TASK OBJECTIVE
Report how many lines in the items below contain the string "clef", treating case as significant. Give the number alone.

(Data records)

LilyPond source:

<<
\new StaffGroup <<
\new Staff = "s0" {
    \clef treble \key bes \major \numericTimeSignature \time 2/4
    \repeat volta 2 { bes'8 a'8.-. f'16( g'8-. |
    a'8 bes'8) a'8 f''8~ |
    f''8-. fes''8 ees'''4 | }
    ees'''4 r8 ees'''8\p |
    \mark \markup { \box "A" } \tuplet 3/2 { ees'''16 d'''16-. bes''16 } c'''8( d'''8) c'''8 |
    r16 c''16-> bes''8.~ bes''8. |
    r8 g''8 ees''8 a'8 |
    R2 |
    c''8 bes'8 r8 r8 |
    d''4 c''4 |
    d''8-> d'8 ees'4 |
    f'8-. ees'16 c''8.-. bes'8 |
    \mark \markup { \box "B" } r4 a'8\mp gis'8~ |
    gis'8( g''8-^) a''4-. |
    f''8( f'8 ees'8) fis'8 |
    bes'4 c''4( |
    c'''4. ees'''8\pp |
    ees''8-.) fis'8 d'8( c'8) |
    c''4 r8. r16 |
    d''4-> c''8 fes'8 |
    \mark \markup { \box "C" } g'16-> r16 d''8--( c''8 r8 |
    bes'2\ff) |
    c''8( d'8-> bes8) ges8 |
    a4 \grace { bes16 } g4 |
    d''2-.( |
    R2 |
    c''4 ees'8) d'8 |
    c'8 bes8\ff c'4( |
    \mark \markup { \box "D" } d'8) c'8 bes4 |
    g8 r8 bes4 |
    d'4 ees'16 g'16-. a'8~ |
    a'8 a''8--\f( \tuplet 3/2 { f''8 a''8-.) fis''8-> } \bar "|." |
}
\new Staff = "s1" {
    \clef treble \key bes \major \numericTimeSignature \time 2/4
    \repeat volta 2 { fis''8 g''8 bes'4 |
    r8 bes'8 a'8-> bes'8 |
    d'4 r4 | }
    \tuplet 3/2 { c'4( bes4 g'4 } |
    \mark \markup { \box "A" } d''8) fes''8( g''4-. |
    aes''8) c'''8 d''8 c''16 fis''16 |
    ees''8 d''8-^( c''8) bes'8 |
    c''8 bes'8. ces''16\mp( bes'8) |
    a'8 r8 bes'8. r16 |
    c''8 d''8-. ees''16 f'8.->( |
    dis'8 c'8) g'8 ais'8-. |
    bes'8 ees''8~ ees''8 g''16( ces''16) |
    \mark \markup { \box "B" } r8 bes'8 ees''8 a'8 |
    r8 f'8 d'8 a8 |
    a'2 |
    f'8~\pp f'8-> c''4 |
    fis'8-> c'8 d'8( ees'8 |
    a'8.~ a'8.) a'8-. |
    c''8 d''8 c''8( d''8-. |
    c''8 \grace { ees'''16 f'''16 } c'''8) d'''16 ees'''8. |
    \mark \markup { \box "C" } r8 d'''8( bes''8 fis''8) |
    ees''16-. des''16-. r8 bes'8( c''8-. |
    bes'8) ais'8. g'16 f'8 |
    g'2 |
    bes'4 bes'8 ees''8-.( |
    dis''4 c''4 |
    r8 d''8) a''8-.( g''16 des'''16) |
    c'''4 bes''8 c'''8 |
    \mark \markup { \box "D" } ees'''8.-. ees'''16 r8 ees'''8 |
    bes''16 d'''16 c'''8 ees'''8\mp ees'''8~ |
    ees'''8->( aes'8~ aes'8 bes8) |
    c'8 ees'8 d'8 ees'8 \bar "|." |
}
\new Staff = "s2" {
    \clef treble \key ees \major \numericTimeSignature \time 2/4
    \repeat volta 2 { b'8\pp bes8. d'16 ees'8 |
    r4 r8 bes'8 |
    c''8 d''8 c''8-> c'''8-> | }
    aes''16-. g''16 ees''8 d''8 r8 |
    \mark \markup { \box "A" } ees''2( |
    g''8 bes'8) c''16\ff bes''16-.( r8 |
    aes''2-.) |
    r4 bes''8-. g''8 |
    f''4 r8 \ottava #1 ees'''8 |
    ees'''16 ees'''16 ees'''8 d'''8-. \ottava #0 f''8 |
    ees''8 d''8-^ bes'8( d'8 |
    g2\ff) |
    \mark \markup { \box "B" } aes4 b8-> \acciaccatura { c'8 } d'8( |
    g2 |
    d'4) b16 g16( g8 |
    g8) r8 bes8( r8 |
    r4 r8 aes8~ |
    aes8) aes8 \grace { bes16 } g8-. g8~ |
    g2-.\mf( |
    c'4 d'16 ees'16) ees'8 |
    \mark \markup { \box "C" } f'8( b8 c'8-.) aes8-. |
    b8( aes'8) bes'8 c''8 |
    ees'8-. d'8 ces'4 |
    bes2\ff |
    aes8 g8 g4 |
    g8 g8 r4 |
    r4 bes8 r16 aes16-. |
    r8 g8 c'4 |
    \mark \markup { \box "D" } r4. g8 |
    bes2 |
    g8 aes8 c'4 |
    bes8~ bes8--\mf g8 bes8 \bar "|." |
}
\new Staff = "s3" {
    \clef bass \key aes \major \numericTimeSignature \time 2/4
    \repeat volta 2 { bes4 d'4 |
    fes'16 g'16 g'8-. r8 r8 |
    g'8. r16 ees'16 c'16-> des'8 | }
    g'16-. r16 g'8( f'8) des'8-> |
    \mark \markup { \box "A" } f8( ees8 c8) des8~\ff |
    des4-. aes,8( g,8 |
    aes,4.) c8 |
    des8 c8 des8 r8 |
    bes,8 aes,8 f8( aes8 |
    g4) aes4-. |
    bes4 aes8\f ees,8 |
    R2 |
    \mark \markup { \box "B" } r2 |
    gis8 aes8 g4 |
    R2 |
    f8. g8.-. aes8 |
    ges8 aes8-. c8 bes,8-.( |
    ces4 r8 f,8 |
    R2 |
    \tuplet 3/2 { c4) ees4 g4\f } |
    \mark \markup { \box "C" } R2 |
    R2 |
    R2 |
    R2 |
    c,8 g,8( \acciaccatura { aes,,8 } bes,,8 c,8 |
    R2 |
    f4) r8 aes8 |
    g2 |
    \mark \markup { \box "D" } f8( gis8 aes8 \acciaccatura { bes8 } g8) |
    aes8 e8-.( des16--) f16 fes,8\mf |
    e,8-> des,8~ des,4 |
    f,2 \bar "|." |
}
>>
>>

EXERCISE RESPONSE
4